• _EXERCISE INSTRUCTIONS_:
Write the entries out exactly. Any images they hold stay out of the copy.

• _Revision comparison data_:
——
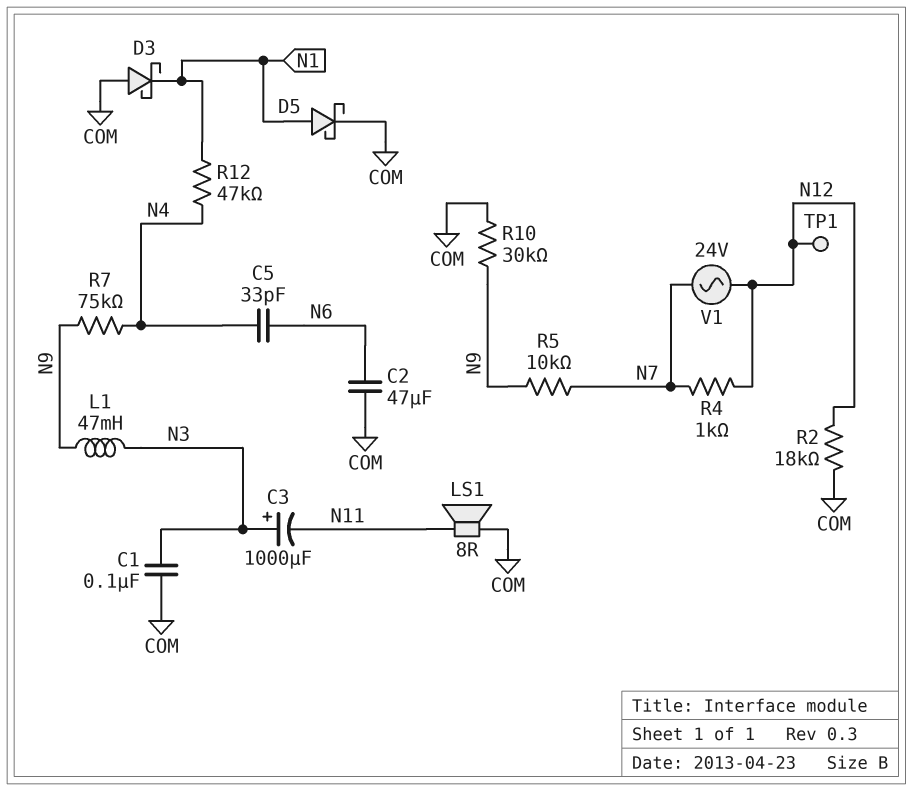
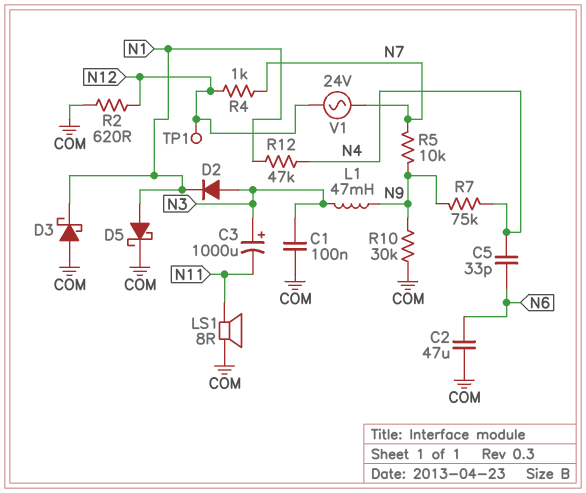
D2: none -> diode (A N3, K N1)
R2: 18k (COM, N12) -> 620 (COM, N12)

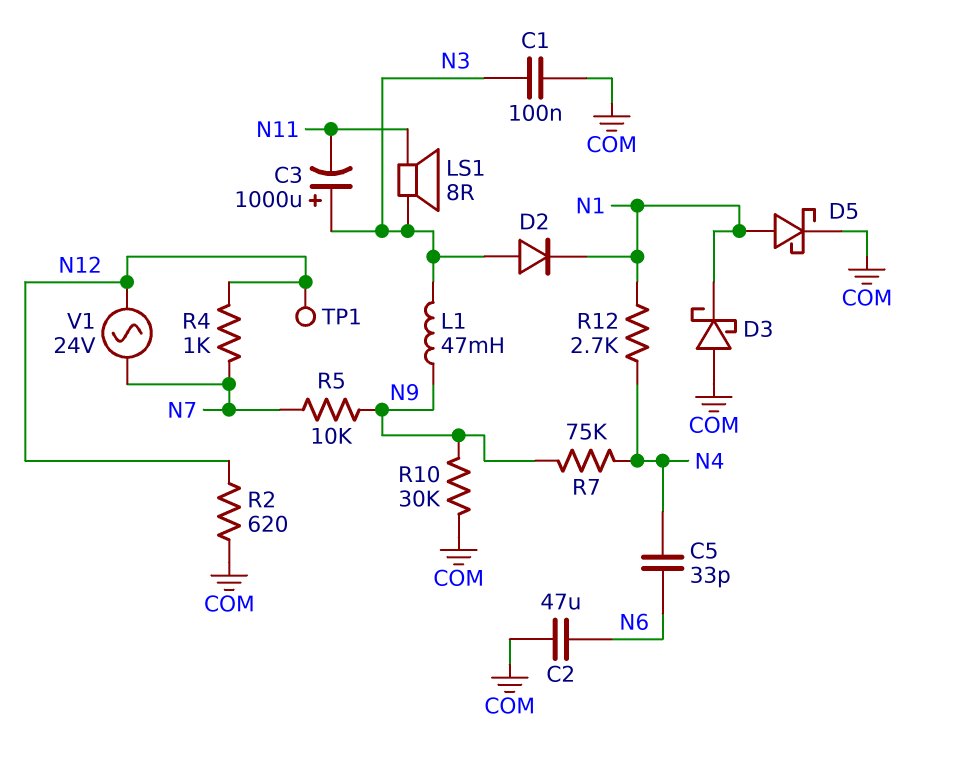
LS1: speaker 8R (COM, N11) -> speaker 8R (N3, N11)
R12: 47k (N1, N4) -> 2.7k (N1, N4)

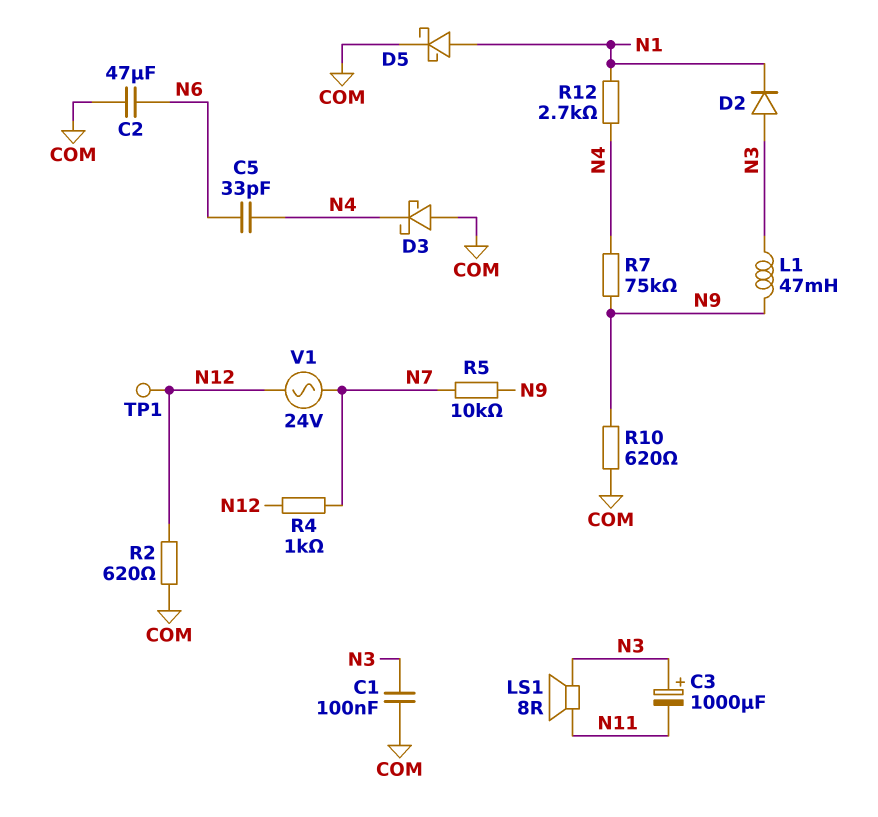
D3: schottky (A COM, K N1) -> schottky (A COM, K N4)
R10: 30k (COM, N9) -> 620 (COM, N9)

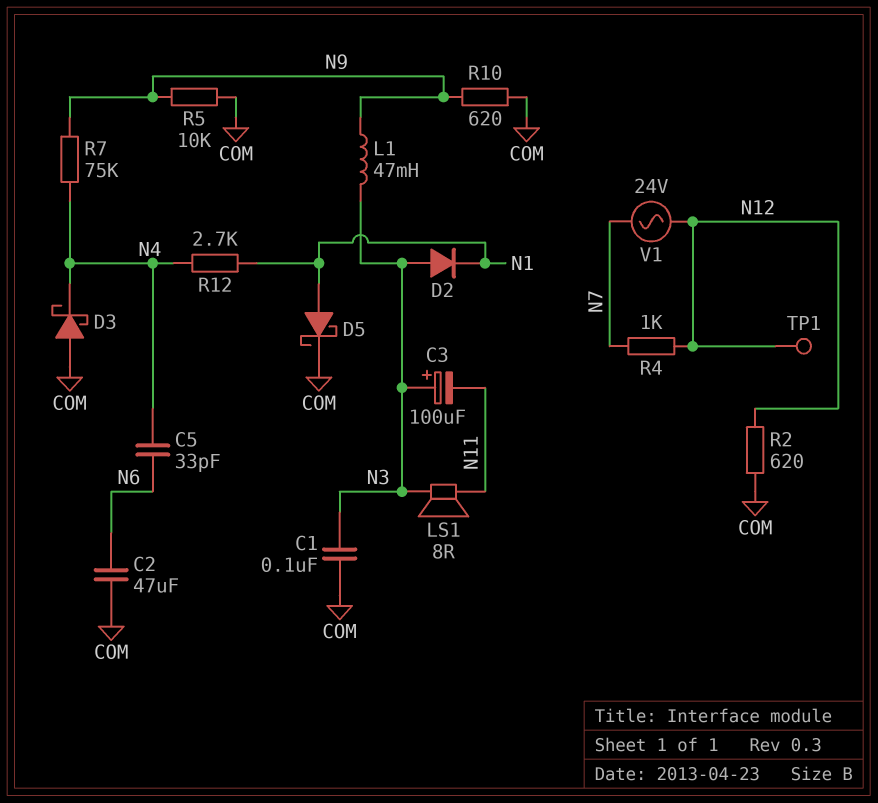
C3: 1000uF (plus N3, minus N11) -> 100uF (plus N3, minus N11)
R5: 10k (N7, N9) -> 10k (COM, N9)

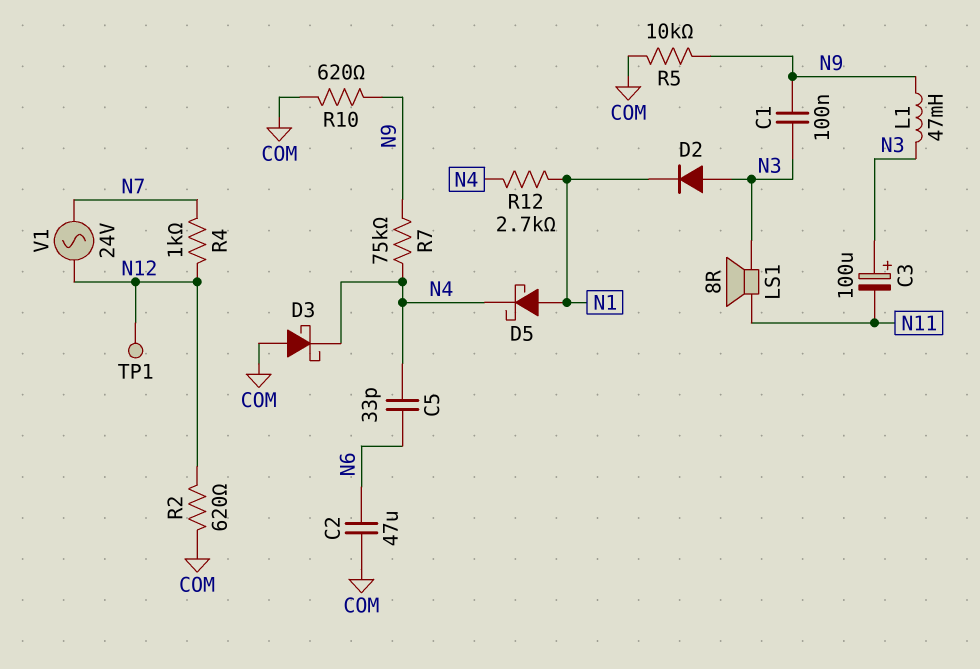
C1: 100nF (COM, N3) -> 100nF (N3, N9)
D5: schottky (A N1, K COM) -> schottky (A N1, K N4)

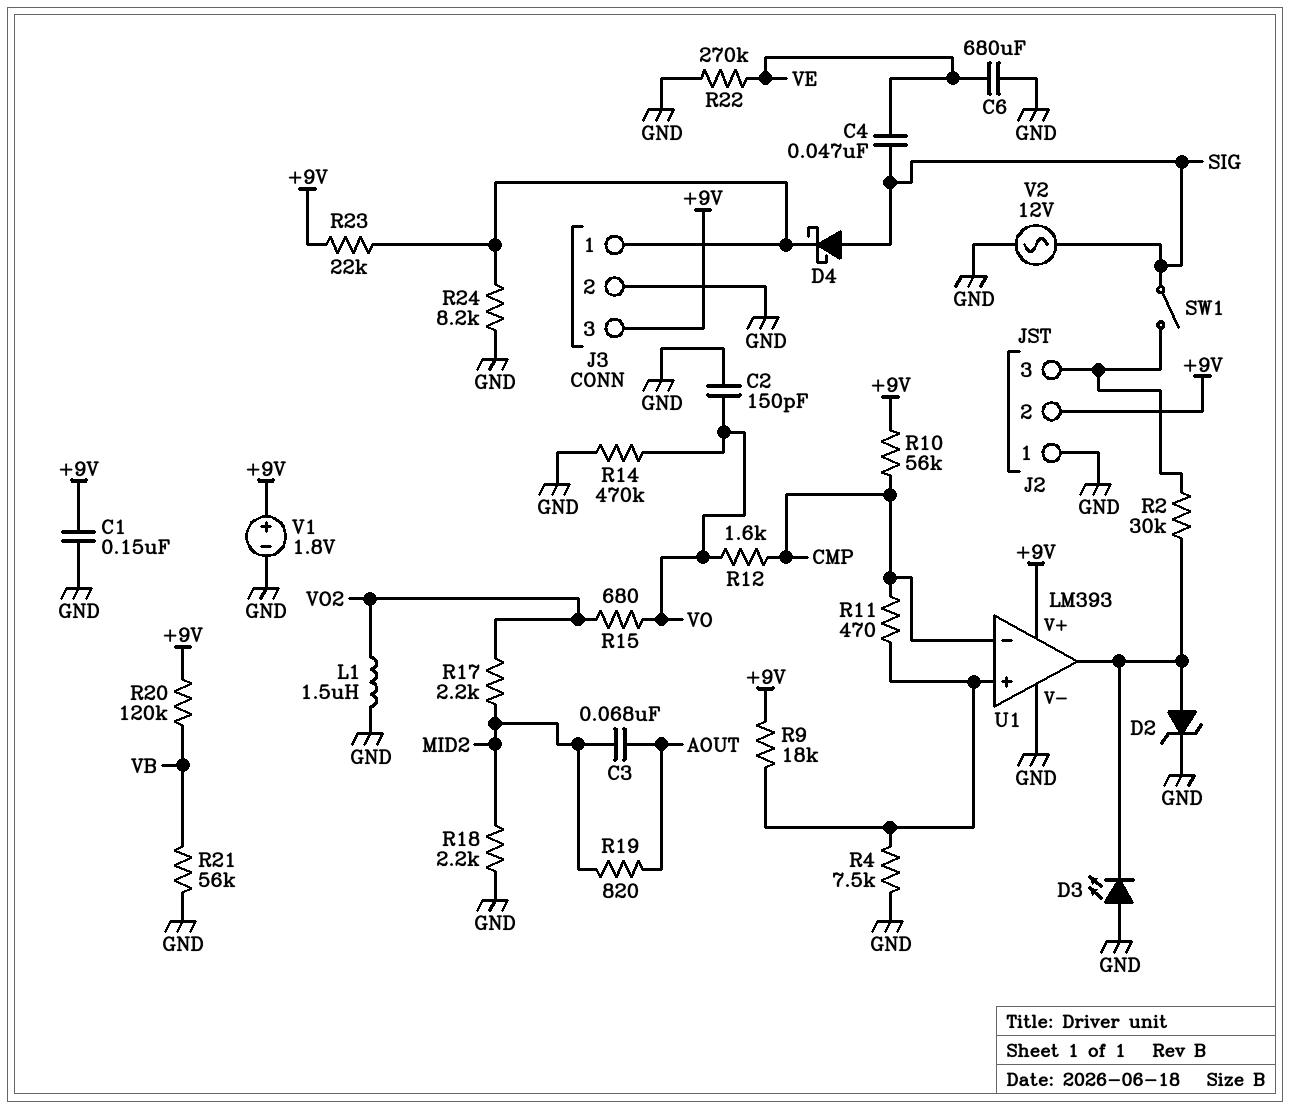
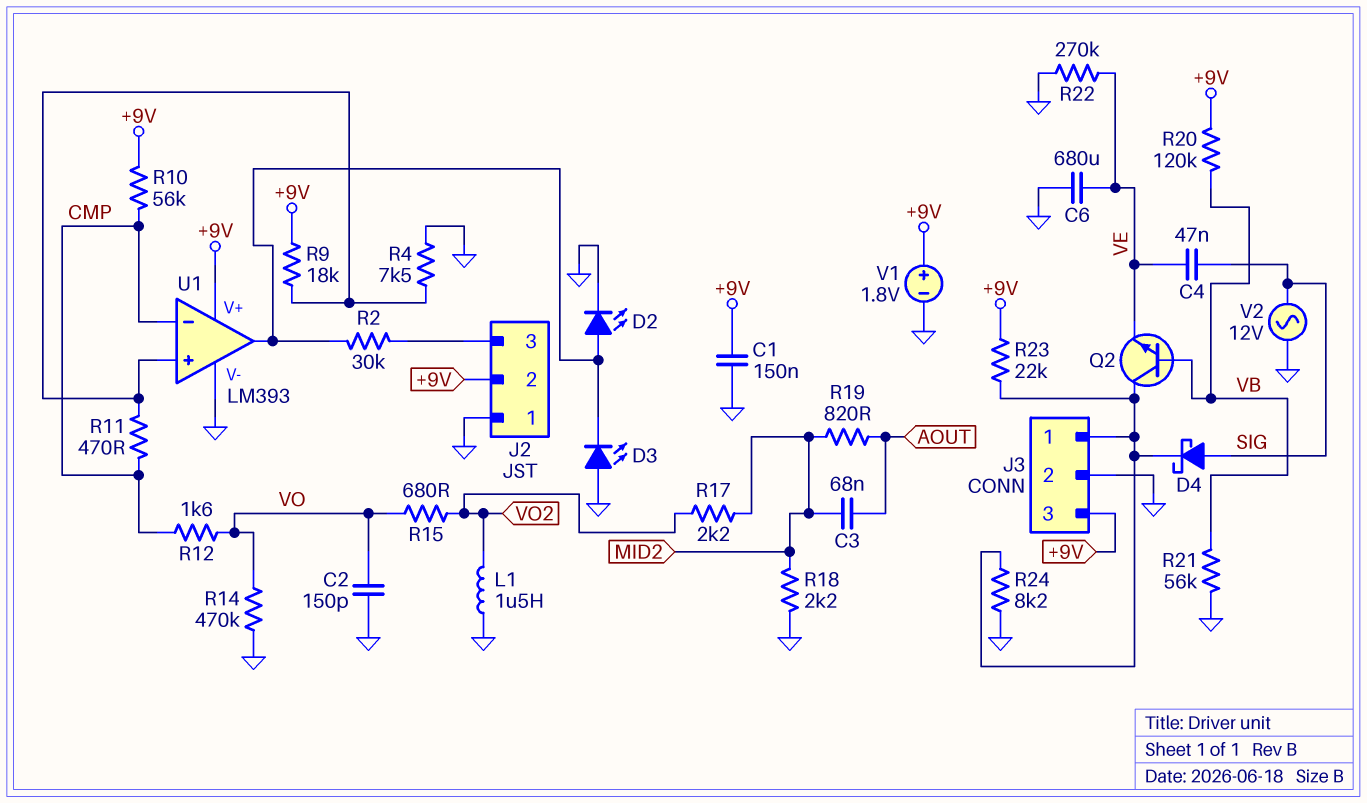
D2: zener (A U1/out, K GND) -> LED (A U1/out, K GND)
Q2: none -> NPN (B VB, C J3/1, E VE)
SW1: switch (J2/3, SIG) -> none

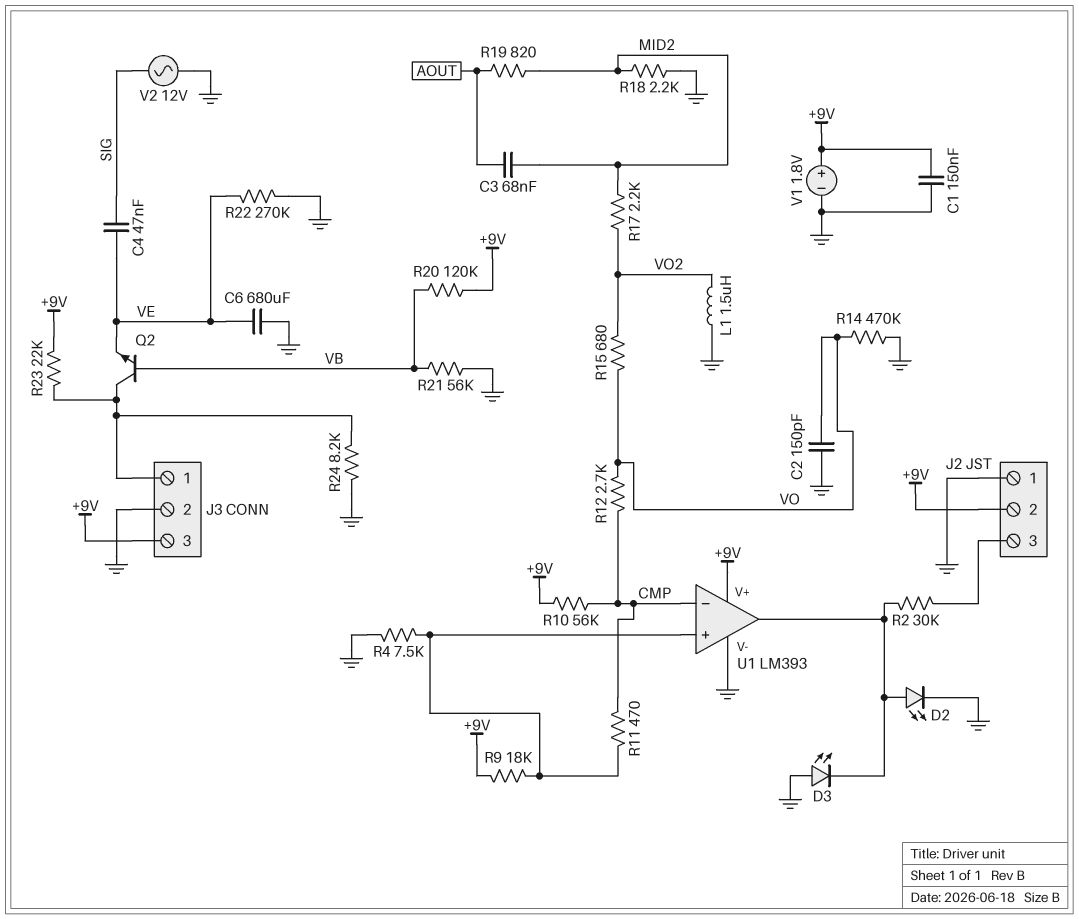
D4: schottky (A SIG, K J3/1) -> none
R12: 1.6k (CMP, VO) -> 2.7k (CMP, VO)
——
• _EXPECTED OUTPUT_:
D2: none -> diode (A N3, K N1)
R2: 18k (COM, N12) -> 620 (COM, N12)

LS1: speaker 8R (COM, N11) -> speaker 8R (N3, N11)
R12: 47k (N1, N4) -> 2.7k (N1, N4)

D3: schottky (A COM, K N1) -> schottky (A COM, K N4)
R10: 30k (COM, N9) -> 620 (COM, N9)

C3: 1000uF (plus N3, minus N11) -> 100uF (plus N3, minus N11)
R5: 10k (N7, N9) -> 10k (COM, N9)

C1: 100nF (COM, N3) -> 100nF (N3, N9)
D5: schottky (A N1, K COM) -> schottky (A N1, K N4)

D2: zener (A U1/out, K GND) -> LED (A U1/out, K GND)
Q2: none -> NPN (B VB, C J3/1, E VE)
SW1: switch (J2/3, SIG) -> none

D4: schottky (A SIG, K J3/1) -> none
R12: 1.6k (CMP, VO) -> 2.7k (CMP, VO)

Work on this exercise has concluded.